• _Aim of the exercise_
Leaving out the images, reproduce every line of the data that follows exactly.

• _Provided data_
##########

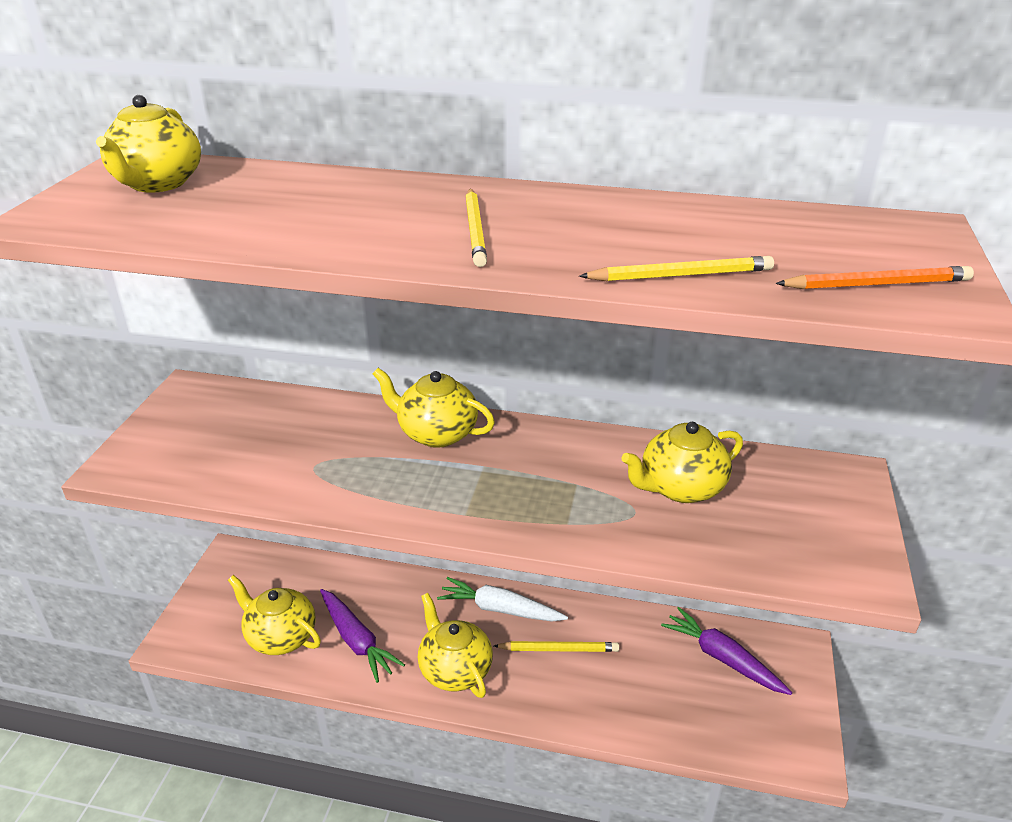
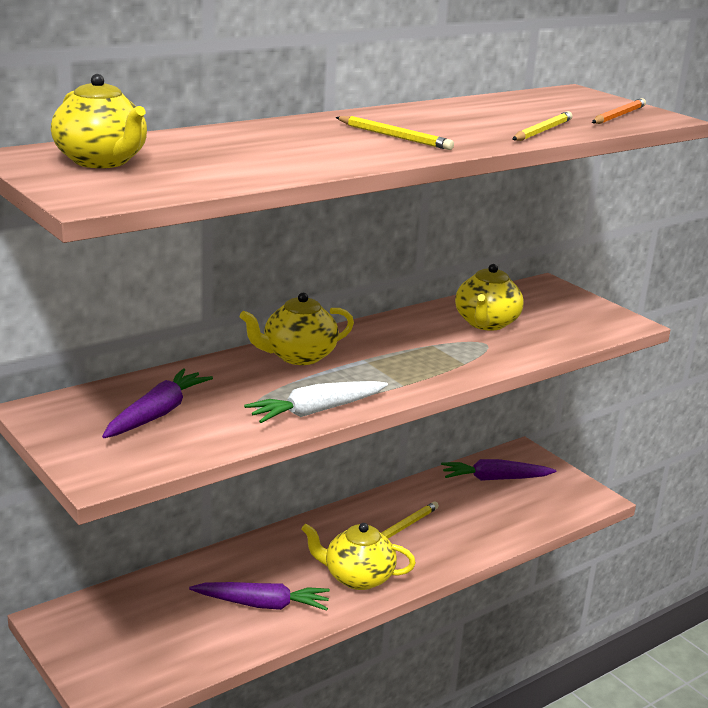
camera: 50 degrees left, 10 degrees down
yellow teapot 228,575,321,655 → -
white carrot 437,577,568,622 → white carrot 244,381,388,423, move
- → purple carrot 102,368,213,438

##########

• _Response area_
camera: 50 degrees left, 10 degrees down
yellow teapot 228,575,321,655 → -
white carrot 437,577,568,622 → white carrot 244,381,388,423, move
- → purple carrot 102,368,213,438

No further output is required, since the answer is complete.